▸ INFORMATION GIVEN

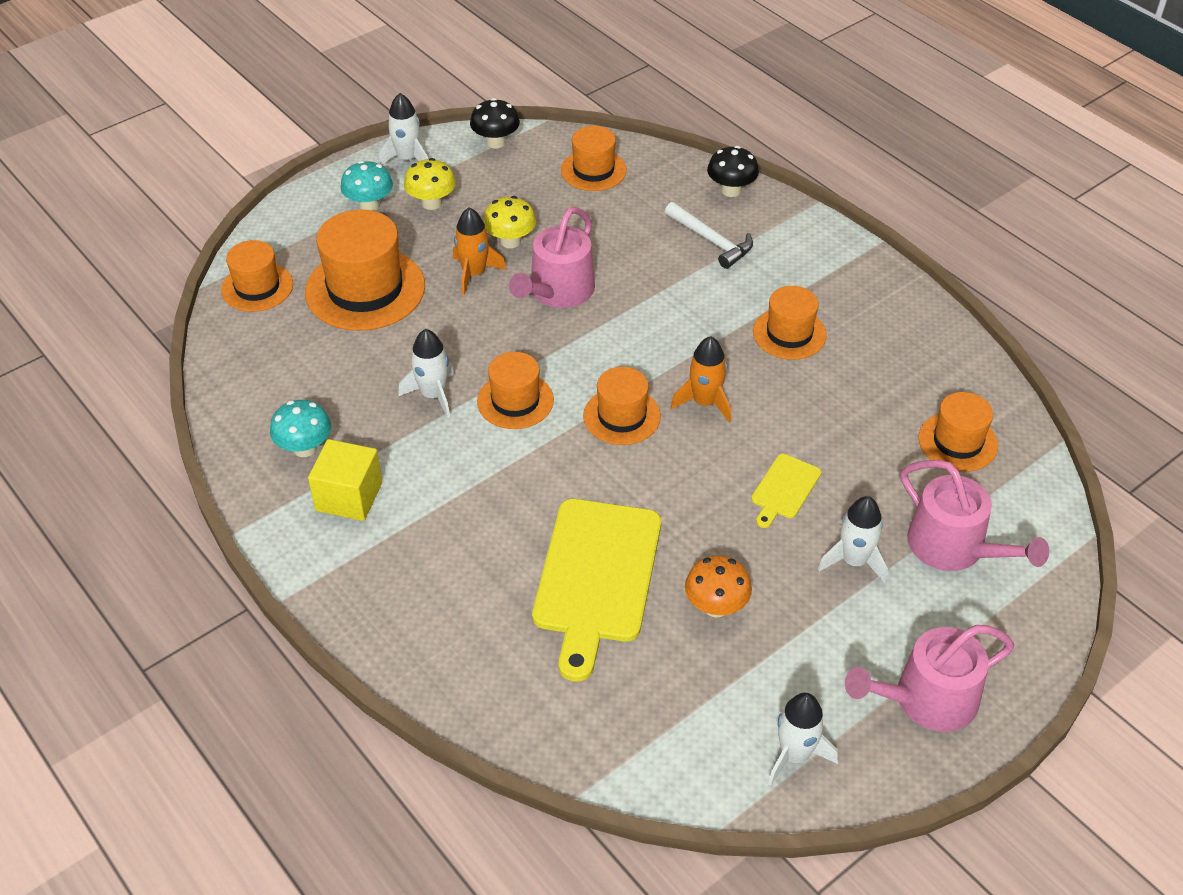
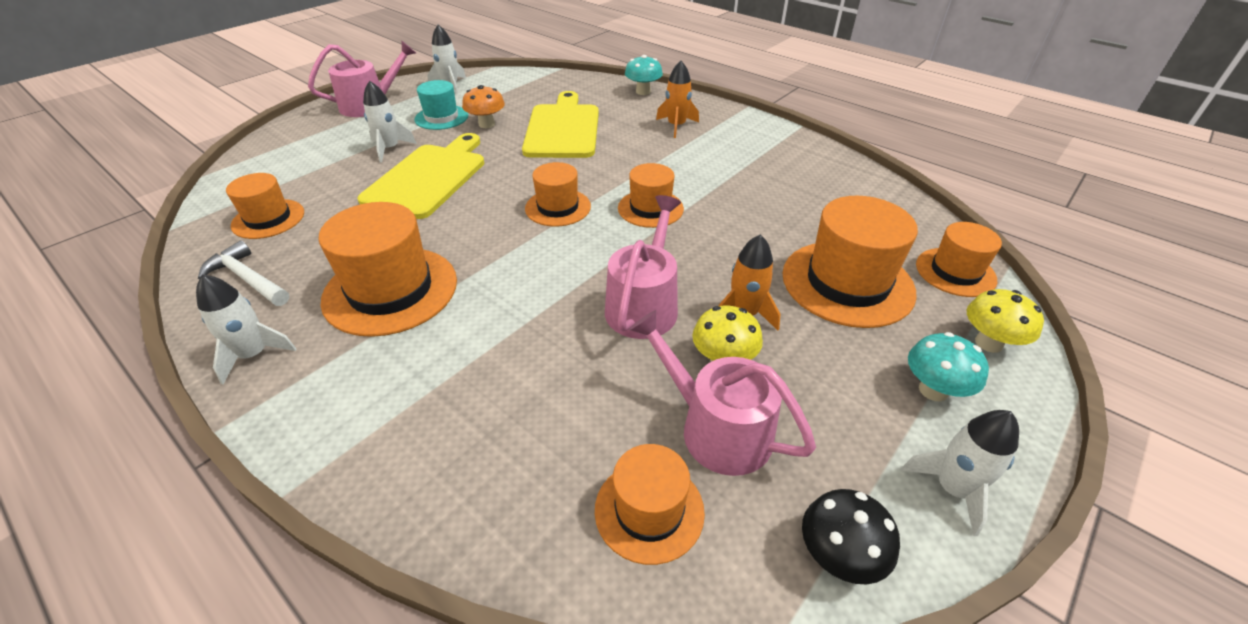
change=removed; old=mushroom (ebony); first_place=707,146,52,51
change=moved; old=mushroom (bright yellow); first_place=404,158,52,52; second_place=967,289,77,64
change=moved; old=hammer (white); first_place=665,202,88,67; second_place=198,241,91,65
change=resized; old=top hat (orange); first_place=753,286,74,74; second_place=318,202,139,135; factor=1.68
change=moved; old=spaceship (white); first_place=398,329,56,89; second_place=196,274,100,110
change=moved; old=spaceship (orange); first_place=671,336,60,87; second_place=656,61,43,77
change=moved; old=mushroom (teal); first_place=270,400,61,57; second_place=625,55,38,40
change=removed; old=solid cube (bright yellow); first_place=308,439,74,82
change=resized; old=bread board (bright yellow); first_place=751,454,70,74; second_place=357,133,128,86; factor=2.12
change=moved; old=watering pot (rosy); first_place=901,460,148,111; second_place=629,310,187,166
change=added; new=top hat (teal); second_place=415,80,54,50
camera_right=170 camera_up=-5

==

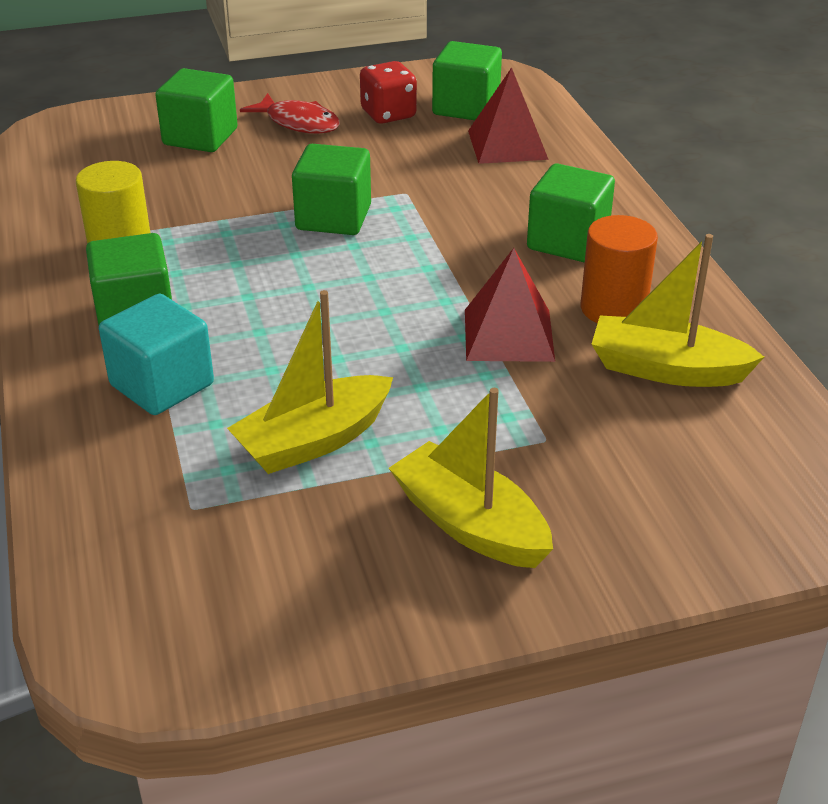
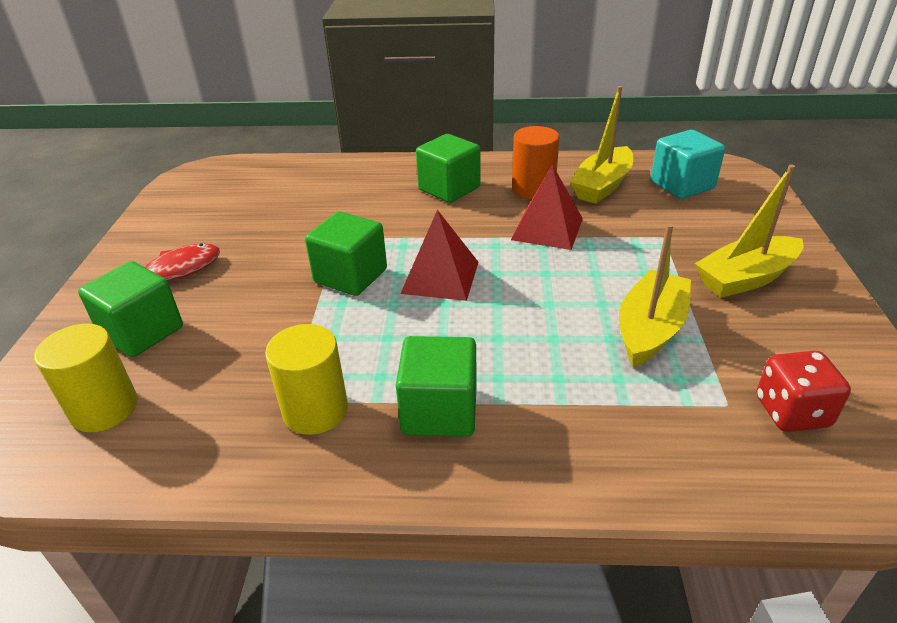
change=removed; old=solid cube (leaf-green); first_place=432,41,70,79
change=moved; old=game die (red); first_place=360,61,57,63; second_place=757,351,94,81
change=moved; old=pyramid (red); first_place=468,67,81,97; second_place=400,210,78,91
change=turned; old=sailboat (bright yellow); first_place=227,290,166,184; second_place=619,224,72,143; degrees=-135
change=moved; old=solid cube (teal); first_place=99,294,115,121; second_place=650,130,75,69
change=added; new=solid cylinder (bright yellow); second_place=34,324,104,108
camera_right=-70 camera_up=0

▸ EXERCISE AIM
Which lines of the records above hold the word "solid"? Copy each one out.

▸ WRITTEN SOLUTION
change=removed; old=solid cube (bright yellow); first_place=308,439,74,82
change=removed; old=solid cube (leaf-green); first_place=432,41,70,79
change=moved; old=solid cube (teal); first_place=99,294,115,121; second_place=650,130,75,69
change=added; new=solid cylinder (bright yellow); second_place=34,324,104,108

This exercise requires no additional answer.